(INPUT DATA Opens)

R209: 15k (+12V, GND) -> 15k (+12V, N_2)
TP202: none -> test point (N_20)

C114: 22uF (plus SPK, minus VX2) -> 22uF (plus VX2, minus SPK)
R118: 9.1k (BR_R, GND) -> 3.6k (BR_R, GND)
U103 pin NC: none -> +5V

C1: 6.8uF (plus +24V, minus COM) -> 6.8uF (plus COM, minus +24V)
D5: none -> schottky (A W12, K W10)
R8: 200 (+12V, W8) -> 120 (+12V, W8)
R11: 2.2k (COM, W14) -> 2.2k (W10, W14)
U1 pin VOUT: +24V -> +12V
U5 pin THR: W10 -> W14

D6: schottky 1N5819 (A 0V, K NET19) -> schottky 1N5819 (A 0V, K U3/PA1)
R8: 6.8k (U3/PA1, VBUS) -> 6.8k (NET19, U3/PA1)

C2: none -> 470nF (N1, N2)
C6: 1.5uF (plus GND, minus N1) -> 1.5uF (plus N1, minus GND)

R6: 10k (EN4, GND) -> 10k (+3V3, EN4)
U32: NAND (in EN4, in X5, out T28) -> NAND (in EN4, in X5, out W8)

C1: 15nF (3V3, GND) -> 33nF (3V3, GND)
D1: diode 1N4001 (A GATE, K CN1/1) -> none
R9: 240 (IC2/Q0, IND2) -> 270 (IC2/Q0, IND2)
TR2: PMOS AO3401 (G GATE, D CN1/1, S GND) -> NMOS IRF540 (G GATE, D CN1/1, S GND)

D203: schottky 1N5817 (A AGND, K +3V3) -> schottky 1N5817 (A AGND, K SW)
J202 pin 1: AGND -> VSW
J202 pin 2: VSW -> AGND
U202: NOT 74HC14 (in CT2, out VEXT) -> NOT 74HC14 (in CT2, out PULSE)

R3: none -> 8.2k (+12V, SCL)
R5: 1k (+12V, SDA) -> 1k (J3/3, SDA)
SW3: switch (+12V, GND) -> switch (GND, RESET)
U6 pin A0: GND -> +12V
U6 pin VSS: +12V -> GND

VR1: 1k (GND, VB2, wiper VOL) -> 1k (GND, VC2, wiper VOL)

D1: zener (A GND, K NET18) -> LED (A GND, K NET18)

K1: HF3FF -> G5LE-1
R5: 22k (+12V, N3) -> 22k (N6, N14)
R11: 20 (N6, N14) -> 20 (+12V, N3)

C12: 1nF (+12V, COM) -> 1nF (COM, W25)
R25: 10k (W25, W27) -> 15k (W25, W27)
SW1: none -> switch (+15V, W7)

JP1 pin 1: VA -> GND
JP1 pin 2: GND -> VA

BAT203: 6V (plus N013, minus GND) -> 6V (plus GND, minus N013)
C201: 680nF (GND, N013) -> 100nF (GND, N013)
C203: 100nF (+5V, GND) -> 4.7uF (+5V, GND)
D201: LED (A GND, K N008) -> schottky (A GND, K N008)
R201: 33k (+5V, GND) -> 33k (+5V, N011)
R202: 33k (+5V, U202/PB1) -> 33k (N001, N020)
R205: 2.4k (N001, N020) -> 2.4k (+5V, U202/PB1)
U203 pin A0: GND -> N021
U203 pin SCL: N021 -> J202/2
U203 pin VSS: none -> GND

(INPUT DATA Closes)

### [DESCRIPTION OF THE TASK]
Check every line of the entries for "minus" and report how many lines contain it, without any other words.

### [FINAL ANSWER]
4